== BRIEF ==
Retype every line of the material below, word for word and in the same order.

--- RECORDS ---

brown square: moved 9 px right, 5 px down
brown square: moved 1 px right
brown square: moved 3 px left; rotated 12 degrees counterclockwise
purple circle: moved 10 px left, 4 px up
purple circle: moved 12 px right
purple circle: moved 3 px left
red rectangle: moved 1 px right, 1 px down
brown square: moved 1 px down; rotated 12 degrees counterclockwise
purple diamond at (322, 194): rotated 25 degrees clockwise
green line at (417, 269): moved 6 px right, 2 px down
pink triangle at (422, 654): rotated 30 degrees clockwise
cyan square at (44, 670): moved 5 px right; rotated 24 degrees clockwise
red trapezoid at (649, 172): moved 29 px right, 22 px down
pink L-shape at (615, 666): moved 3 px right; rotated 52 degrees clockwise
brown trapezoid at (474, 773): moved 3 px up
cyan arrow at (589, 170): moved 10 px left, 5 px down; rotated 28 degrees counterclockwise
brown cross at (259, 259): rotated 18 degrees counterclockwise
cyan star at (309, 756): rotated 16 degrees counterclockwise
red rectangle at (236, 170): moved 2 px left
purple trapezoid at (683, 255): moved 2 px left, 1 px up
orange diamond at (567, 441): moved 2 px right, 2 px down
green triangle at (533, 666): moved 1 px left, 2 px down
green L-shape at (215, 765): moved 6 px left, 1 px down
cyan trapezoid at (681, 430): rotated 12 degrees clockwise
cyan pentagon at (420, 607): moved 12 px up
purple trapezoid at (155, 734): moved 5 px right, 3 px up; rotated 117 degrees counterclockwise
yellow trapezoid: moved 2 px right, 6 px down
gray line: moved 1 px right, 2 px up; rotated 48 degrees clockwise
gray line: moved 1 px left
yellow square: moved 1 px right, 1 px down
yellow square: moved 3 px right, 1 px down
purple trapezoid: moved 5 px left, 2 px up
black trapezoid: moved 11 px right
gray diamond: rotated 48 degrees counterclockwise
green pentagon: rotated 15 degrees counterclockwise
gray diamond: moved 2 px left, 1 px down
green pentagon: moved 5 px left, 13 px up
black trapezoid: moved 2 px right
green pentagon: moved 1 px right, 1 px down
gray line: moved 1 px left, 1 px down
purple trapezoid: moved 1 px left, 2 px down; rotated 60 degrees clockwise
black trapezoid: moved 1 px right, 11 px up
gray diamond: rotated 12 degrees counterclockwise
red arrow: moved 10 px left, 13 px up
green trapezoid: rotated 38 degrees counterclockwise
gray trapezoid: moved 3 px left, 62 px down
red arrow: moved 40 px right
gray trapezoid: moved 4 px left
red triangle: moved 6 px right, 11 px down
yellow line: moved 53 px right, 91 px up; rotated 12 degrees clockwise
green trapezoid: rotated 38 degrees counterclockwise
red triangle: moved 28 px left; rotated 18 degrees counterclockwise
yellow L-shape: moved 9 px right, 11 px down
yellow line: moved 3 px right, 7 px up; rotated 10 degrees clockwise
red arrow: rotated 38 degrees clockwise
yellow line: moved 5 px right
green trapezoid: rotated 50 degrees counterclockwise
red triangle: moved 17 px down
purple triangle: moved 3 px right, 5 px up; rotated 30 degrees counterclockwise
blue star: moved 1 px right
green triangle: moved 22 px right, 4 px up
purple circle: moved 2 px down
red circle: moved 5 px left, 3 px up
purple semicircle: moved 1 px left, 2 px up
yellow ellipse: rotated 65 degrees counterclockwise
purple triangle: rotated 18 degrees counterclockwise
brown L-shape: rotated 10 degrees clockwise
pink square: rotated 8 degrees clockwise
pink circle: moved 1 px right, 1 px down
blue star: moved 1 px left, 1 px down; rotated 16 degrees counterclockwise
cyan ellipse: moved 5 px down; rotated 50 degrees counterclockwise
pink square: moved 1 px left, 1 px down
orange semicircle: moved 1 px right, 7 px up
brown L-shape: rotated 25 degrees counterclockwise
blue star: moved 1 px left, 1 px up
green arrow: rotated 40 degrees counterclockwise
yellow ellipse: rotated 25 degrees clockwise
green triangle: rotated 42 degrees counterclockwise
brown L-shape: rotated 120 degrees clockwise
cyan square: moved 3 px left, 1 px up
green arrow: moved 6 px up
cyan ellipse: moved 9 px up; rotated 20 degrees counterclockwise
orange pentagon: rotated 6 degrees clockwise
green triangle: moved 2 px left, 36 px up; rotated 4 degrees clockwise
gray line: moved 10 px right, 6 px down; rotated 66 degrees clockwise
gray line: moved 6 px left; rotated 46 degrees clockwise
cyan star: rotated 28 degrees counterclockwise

---

== OUTPUT FOR THIS TASK ==
brown square: moved 9 px right, 5 px down
brown square: moved 1 px right
brown square: moved 3 px left; rotated 12 degrees counterclockwise
purple circle: moved 10 px left, 4 px up
purple circle: moved 12 px right
purple circle: moved 3 px left
red rectangle: moved 1 px right, 1 px down
brown square: moved 1 px down; rotated 12 degrees counterclockwise
purple diamond at (322, 194): rotated 25 degrees clockwise
green line at (417, 269): moved 6 px right, 2 px down
pink triangle at (422, 654): rotated 30 degrees clockwise
cyan square at (44, 670): moved 5 px right; rotated 24 degrees clockwise
red trapezoid at (649, 172): moved 29 px right, 22 px down
pink L-shape at (615, 666): moved 3 px right; rotated 52 degrees clockwise
brown trapezoid at (474, 773): moved 3 px up
cyan arrow at (589, 170): moved 10 px left, 5 px down; rotated 28 degrees counterclockwise
brown cross at (259, 259): rotated 18 degrees counterclockwise
cyan star at (309, 756): rotated 16 degrees counterclockwise
red rectangle at (236, 170): moved 2 px left
purple trapezoid at (683, 255): moved 2 px left, 1 px up
orange diamond at (567, 441): moved 2 px right, 2 px down
green triangle at (533, 666): moved 1 px left, 2 px down
green L-shape at (215, 765): moved 6 px left, 1 px down
cyan trapezoid at (681, 430): rotated 12 degrees clockwise
cyan pentagon at (420, 607): moved 12 px up
purple trapezoid at (155, 734): moved 5 px right, 3 px up; rotated 117 degrees counterclockwise
yellow trapezoid: moved 2 px right, 6 px down
gray line: moved 1 px right, 2 px up; rotated 48 degrees clockwise
gray line: moved 1 px left
yellow square: moved 1 px right, 1 px down
yellow square: moved 3 px right, 1 px down
purple trapezoid: moved 5 px left, 2 px up
black trapezoid: moved 11 px right
gray diamond: rotated 48 degrees counterclockwise
green pentagon: rotated 15 degrees counterclockwise
gray diamond: moved 2 px left, 1 px down
green pentagon: moved 5 px left, 13 px up
black trapezoid: moved 2 px right
green pentagon: moved 1 px right, 1 px down
gray line: moved 1 px left, 1 px down
purple trapezoid: moved 1 px left, 2 px down; rotated 60 degrees clockwise
black trapezoid: moved 1 px right, 11 px up
gray diamond: rotated 12 degrees counterclockwise
red arrow: moved 10 px left, 13 px up
green trapezoid: rotated 38 degrees counterclockwise
gray trapezoid: moved 3 px left, 62 px down
red arrow: moved 40 px right
gray trapezoid: moved 4 px left
red triangle: moved 6 px right, 11 px down
yellow line: moved 53 px right, 91 px up; rotated 12 degrees clockwise
green trapezoid: rotated 38 degrees counterclockwise
red triangle: moved 28 px left; rotated 18 degrees counterclockwise
yellow L-shape: moved 9 px right, 11 px down
yellow line: moved 3 px right, 7 px up; rotated 10 degrees clockwise
red arrow: rotated 38 degrees clockwise
yellow line: moved 5 px right
green trapezoid: rotated 50 degrees counterclockwise
red triangle: moved 17 px down
purple triangle: moved 3 px right, 5 px up; rotated 30 degrees counterclockwise
blue star: moved 1 px right
green triangle: moved 22 px right, 4 px up
purple circle: moved 2 px down
red circle: moved 5 px left, 3 px up
purple semicircle: moved 1 px left, 2 px up
yellow ellipse: rotated 65 degrees counterclockwise
purple triangle: rotated 18 degrees counterclockwise
brown L-shape: rotated 10 degrees clockwise
pink square: rotated 8 degrees clockwise
pink circle: moved 1 px right, 1 px down
blue star: moved 1 px left, 1 px down; rotated 16 degrees counterclockwise
cyan ellipse: moved 5 px down; rotated 50 degrees counterclockwise
pink square: moved 1 px left, 1 px down
orange semicircle: moved 1 px right, 7 px up
brown L-shape: rotated 25 degrees counterclockwise
blue star: moved 1 px left, 1 px up
green arrow: rotated 40 degrees counterclockwise
yellow ellipse: rotated 25 degrees clockwise
green triangle: rotated 42 degrees counterclockwise
brown L-shape: rotated 120 degrees clockwise
cyan square: moved 3 px left, 1 px up
green arrow: moved 6 px up
cyan ellipse: moved 9 px up; rotated 20 degrees counterclockwise
orange pentagon: rotated 6 degrees clockwise
green triangle: moved 2 px left, 36 px up; rotated 4 degrees clockwise
gray line: moved 10 px right, 6 px down; rotated 66 degrees clockwise
gray line: moved 6 px left; rotated 46 degrees clockwise
cyan star: rotated 28 degrees counterclockwise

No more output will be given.